PROBLEM TO WORK ON: Using the data below, copy each line that includes the word "black".

GIVEN MATERIAL:
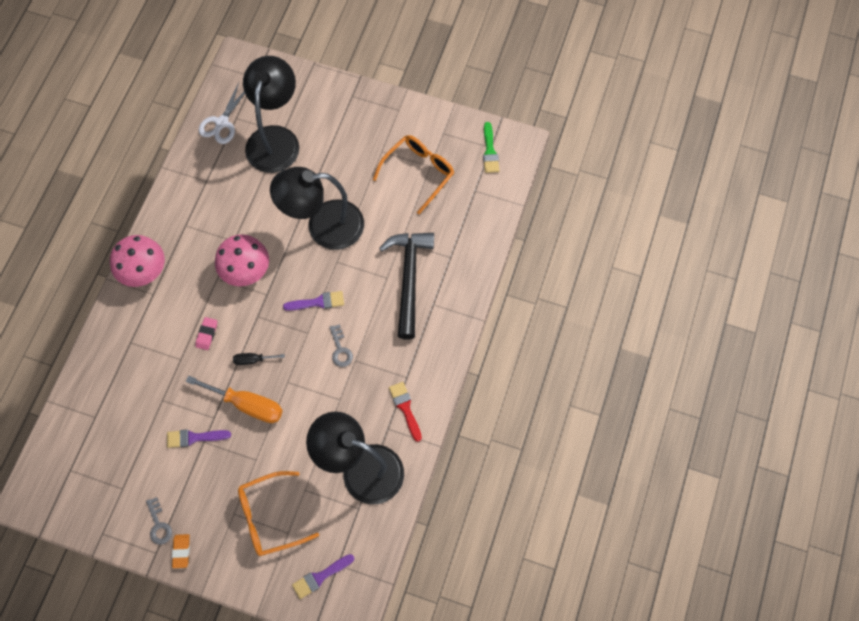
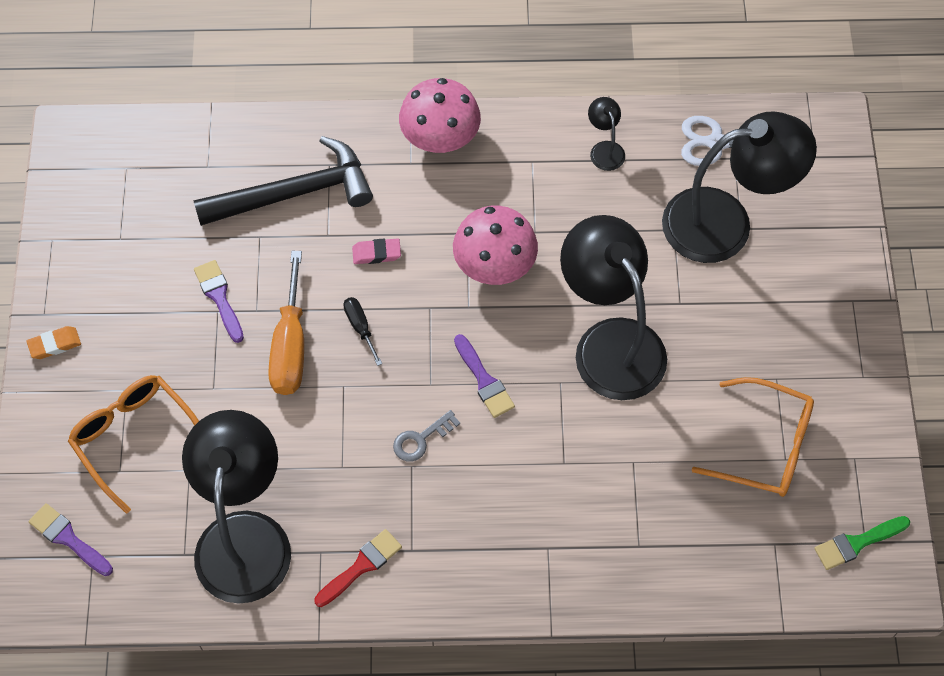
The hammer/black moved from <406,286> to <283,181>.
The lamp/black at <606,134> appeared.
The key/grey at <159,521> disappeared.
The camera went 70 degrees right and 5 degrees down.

SOLUTION TO THIS PROBLEM:
The hammer/black moved from <406,286> to <283,181>.
The lamp/black at <606,134> appeared.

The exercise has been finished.